Top of Data shown
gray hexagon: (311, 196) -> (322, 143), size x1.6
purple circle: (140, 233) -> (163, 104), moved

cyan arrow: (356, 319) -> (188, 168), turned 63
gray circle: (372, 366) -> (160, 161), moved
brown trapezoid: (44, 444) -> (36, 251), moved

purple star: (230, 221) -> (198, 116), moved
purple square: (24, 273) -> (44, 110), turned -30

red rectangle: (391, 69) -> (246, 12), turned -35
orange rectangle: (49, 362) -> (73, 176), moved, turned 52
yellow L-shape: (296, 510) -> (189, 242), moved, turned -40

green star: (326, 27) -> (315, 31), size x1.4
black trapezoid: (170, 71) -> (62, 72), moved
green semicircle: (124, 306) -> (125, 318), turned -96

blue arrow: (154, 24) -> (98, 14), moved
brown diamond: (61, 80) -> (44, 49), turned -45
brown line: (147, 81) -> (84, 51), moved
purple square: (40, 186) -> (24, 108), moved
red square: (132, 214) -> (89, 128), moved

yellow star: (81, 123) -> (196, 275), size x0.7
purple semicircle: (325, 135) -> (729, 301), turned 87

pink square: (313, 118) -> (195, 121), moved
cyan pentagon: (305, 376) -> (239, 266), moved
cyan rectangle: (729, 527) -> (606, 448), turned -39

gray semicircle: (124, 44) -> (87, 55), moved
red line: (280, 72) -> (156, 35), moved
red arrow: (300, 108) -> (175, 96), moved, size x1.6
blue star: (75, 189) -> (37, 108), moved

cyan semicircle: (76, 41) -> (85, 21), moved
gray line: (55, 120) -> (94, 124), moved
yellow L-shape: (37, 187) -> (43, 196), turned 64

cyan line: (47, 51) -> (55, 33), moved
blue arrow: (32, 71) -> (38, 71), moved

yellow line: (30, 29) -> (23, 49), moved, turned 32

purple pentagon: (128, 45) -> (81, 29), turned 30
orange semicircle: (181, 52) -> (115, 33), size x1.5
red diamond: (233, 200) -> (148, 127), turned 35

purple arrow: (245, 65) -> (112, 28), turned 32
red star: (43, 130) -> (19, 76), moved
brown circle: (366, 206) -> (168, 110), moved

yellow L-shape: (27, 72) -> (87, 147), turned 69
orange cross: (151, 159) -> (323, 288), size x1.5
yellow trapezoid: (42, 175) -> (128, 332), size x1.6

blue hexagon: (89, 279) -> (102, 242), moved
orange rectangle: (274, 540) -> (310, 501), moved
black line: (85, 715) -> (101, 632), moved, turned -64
Bottom of Data shown
> Problem to solve
Give the data again, exactly as it stands.

> Result of this exercise
gray hexagon: (311, 196) -> (322, 143), size x1.6
purple circle: (140, 233) -> (163, 104), moved

cyan arrow: (356, 319) -> (188, 168), turned 63
gray circle: (372, 366) -> (160, 161), moved
brown trapezoid: (44, 444) -> (36, 251), moved

purple star: (230, 221) -> (198, 116), moved
purple square: (24, 273) -> (44, 110), turned -30

red rectangle: (391, 69) -> (246, 12), turned -35
orange rectangle: (49, 362) -> (73, 176), moved, turned 52
yellow L-shape: (296, 510) -> (189, 242), moved, turned -40

green star: (326, 27) -> (315, 31), size x1.4
black trapezoid: (170, 71) -> (62, 72), moved
green semicircle: (124, 306) -> (125, 318), turned -96

blue arrow: (154, 24) -> (98, 14), moved
brown diamond: (61, 80) -> (44, 49), turned -45
brown line: (147, 81) -> (84, 51), moved
purple square: (40, 186) -> (24, 108), moved
red square: (132, 214) -> (89, 128), moved

yellow star: (81, 123) -> (196, 275), size x0.7
purple semicircle: (325, 135) -> (729, 301), turned 87

pink square: (313, 118) -> (195, 121), moved
cyan pentagon: (305, 376) -> (239, 266), moved
cyan rectangle: (729, 527) -> (606, 448), turned -39

gray semicircle: (124, 44) -> (87, 55), moved
red line: (280, 72) -> (156, 35), moved
red arrow: (300, 108) -> (175, 96), moved, size x1.6
blue star: (75, 189) -> (37, 108), moved

cyan semicircle: (76, 41) -> (85, 21), moved
gray line: (55, 120) -> (94, 124), moved
yellow L-shape: (37, 187) -> (43, 196), turned 64

cyan line: (47, 51) -> (55, 33), moved
blue arrow: (32, 71) -> (38, 71), moved

yellow line: (30, 29) -> (23, 49), moved, turned 32

purple pentagon: (128, 45) -> (81, 29), turned 30
orange semicircle: (181, 52) -> (115, 33), size x1.5
red diamond: (233, 200) -> (148, 127), turned 35

purple arrow: (245, 65) -> (112, 28), turned 32
red star: (43, 130) -> (19, 76), moved
brown circle: (366, 206) -> (168, 110), moved

yellow L-shape: (27, 72) -> (87, 147), turned 69
orange cross: (151, 159) -> (323, 288), size x1.5
yellow trapezoid: (42, 175) -> (128, 332), size x1.6

blue hexagon: (89, 279) -> (102, 242), moved
orange rectangle: (274, 540) -> (310, 501), moved
black line: (85, 715) -> (101, 632), moved, turned -64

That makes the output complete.